Stored dataset items
[Start of Attachment]
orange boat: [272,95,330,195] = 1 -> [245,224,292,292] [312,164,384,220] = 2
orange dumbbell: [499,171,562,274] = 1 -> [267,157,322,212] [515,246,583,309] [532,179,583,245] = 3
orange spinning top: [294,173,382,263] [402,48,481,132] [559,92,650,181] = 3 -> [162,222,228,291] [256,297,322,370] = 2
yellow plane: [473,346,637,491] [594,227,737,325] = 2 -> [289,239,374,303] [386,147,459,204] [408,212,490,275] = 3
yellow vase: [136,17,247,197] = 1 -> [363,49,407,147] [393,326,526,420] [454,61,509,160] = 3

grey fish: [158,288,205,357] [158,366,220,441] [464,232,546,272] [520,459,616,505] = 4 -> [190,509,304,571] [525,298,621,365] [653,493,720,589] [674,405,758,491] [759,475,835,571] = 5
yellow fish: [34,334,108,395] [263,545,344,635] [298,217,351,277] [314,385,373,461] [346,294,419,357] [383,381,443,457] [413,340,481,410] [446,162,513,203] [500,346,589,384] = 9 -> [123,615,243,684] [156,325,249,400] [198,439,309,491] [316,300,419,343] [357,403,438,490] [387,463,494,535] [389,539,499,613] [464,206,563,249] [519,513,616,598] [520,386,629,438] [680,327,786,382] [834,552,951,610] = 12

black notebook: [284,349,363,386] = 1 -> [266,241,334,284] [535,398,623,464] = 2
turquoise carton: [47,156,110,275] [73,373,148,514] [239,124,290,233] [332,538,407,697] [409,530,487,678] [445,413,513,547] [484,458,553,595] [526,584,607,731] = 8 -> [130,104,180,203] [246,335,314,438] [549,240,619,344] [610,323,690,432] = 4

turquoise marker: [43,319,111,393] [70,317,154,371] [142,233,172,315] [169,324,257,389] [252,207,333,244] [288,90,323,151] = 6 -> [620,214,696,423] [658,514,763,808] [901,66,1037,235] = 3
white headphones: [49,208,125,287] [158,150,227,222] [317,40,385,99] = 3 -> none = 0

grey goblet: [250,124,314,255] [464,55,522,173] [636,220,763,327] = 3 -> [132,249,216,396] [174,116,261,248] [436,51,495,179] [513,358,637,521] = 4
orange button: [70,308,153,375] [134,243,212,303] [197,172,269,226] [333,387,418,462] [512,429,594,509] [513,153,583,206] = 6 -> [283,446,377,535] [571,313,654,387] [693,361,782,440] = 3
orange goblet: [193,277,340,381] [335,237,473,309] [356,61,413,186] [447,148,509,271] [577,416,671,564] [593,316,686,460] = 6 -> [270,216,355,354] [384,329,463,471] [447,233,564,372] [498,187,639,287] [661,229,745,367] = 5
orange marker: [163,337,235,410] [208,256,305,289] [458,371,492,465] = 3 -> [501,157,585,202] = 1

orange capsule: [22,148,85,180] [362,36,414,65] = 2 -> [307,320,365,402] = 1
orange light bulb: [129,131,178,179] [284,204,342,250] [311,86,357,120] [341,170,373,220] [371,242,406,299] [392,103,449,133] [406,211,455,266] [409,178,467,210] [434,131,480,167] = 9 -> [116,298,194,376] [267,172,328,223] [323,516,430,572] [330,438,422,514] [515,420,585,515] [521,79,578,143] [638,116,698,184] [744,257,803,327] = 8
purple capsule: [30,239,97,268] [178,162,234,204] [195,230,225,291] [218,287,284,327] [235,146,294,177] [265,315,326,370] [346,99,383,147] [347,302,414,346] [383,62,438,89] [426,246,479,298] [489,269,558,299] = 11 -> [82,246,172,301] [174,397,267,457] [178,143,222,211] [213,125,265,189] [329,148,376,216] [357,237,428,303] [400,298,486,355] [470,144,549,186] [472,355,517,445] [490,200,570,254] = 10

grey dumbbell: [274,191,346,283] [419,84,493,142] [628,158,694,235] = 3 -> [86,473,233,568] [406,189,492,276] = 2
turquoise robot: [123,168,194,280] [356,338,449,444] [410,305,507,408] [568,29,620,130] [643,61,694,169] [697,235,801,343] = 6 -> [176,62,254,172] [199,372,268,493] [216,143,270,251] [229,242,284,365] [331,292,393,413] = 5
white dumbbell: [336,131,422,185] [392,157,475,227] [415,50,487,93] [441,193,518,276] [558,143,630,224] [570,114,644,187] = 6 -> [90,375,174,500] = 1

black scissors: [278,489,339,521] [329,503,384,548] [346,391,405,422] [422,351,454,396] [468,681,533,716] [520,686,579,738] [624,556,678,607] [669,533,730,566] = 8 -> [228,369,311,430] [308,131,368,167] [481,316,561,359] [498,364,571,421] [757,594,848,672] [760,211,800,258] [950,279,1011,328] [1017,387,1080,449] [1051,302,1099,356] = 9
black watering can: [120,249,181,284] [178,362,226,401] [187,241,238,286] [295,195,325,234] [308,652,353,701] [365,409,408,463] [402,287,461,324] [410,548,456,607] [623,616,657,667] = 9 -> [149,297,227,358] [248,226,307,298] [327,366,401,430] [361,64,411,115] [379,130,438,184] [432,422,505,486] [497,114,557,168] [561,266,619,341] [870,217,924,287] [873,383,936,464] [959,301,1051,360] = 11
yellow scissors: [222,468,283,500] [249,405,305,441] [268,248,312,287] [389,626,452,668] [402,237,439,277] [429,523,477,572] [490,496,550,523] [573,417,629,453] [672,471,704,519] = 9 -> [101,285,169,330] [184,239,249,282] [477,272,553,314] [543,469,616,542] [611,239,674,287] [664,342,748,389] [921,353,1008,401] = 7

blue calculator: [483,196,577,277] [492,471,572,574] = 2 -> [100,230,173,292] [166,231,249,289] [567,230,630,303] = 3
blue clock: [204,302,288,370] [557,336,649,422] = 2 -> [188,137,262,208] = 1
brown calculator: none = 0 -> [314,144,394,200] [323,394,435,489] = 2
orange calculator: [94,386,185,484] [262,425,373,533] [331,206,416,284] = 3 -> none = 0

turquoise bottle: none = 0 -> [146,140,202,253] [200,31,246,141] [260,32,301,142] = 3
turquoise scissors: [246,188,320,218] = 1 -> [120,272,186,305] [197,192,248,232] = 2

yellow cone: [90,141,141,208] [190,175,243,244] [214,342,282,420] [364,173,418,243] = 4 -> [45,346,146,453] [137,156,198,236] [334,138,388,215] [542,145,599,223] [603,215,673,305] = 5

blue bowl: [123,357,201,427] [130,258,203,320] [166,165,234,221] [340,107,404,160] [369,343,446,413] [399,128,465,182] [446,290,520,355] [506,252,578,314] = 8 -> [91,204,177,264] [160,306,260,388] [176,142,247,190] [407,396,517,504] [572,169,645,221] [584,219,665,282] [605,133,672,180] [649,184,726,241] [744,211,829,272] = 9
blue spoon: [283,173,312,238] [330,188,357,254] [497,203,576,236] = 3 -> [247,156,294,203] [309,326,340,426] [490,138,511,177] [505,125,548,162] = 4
[End of Attachment]
■ **INSTRUCTION**:
An exact copy of the lines above, from the one containing "orange spinning top: [294,173,382,263]" down to the one containing "black notebook: [284,349,363,386]" and including both, is the whole answer; retype it and nothing else.

■ **EXERCISE RESPONSE**:
orange spinning top: [294,173,382,263] [402,48,481,132] [559,92,650,181] = 3 -> [162,222,228,291] [256,297,322,370] = 2
yellow plane: [473,346,637,491] [594,227,737,325] = 2 -> [289,239,374,303] [386,147,459,204] [408,212,490,275] = 3
yellow vase: [136,17,247,197] = 1 -> [363,49,407,147] [393,326,526,420] [454,61,509,160] = 3

grey fish: [158,288,205,357] [158,366,220,441] [464,232,546,272] [520,459,616,505] = 4 -> [190,509,304,571] [525,298,621,365] [653,493,720,589] [674,405,758,491] [759,475,835,571] = 5
yellow fish: [34,334,108,395] [263,545,344,635] [298,217,351,277] [314,385,373,461] [346,294,419,357] [383,381,443,457] [413,340,481,410] [446,162,513,203] [500,346,589,384] = 9 -> [123,615,243,684] [156,325,249,400] [198,439,309,491] [316,300,419,343] [357,403,438,490] [387,463,494,535] [389,539,499,613] [464,206,563,249] [519,513,616,598] [520,386,629,438] [680,327,786,382] [834,552,951,610] = 12

black notebook: [284,349,363,386] = 1 -> [266,241,334,284] [535,398,623,464] = 2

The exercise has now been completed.